EXERCISE = Filter on the word "none": copy each matching line from the listing below.

ENTRIES PROVIDED =
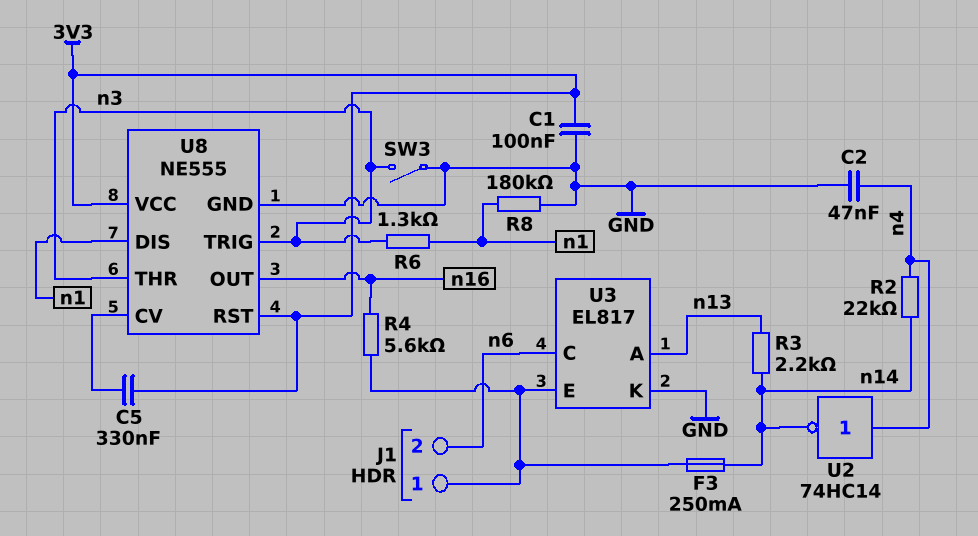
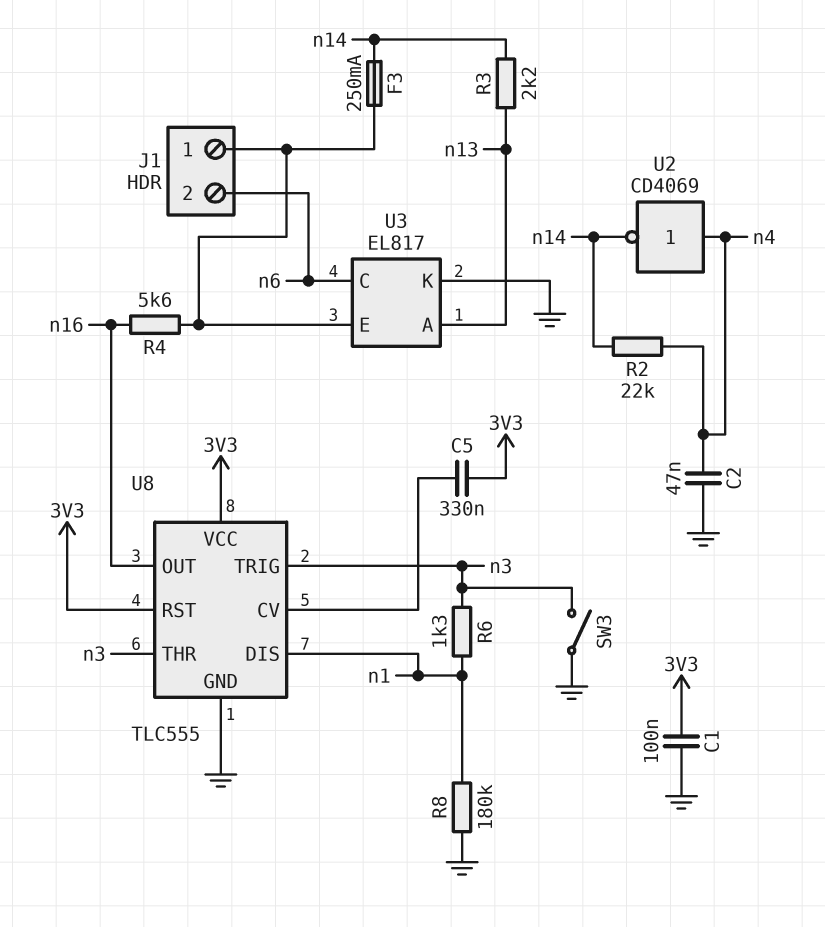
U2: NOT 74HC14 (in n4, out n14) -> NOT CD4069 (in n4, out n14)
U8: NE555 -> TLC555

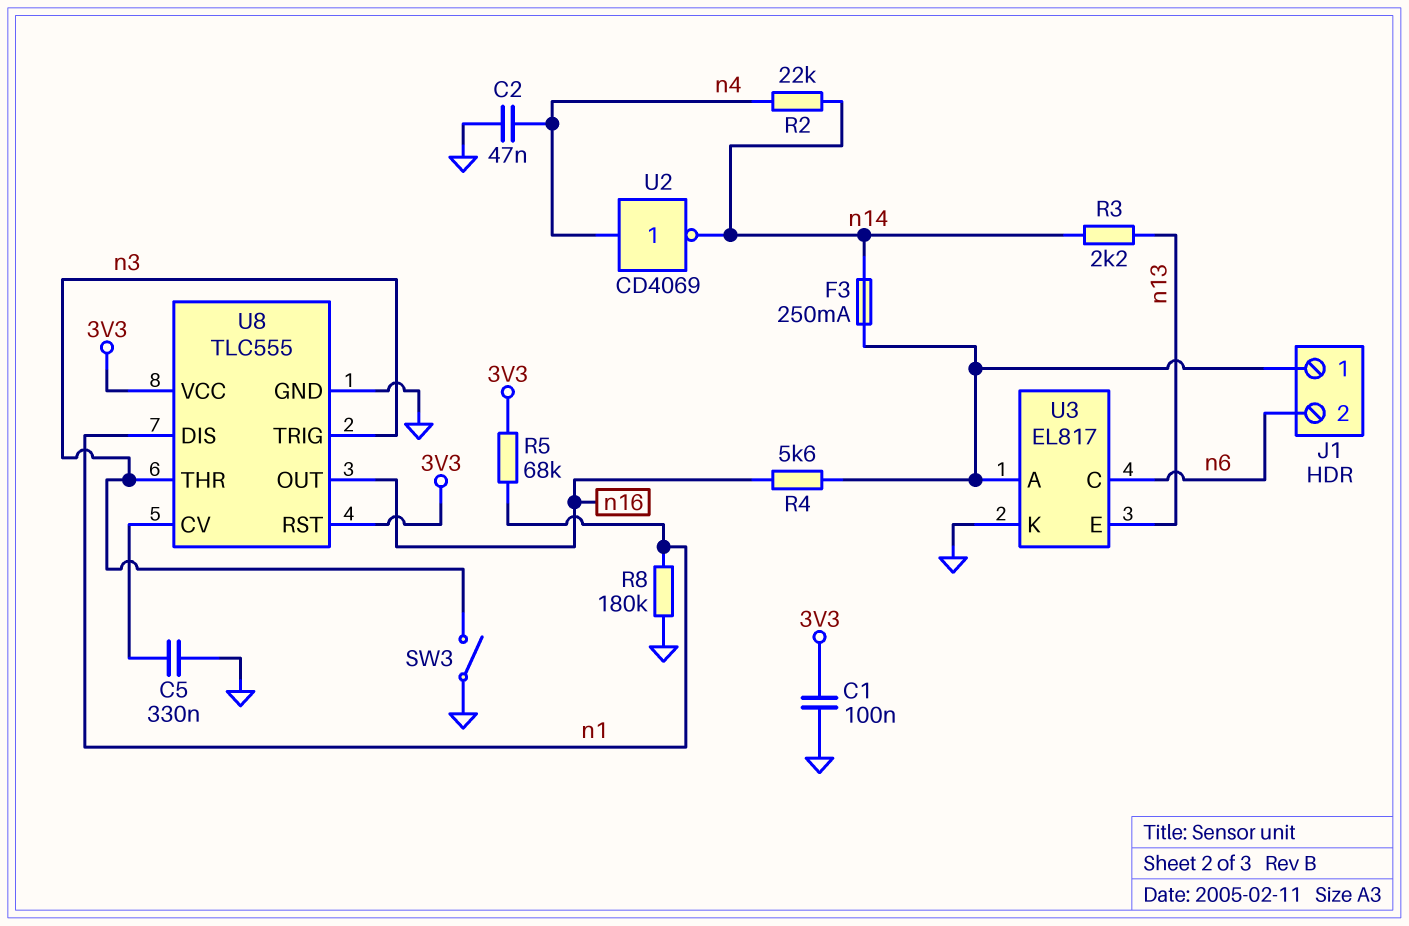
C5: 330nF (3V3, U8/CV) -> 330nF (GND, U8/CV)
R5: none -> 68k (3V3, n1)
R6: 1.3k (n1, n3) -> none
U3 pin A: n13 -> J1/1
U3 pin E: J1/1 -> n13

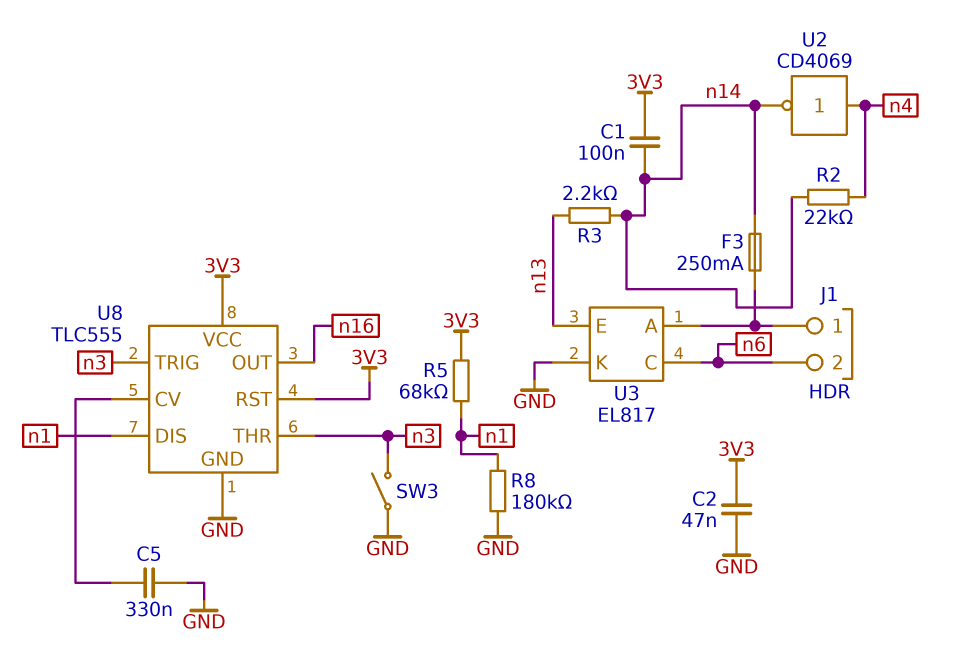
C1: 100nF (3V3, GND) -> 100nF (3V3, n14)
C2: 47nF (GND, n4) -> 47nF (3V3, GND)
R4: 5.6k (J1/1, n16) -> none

FINISHED TASK =
R5: none -> 68k (3V3, n1)
R6: 1.3k (n1, n3) -> none
R4: 5.6k (J1/1, n16) -> none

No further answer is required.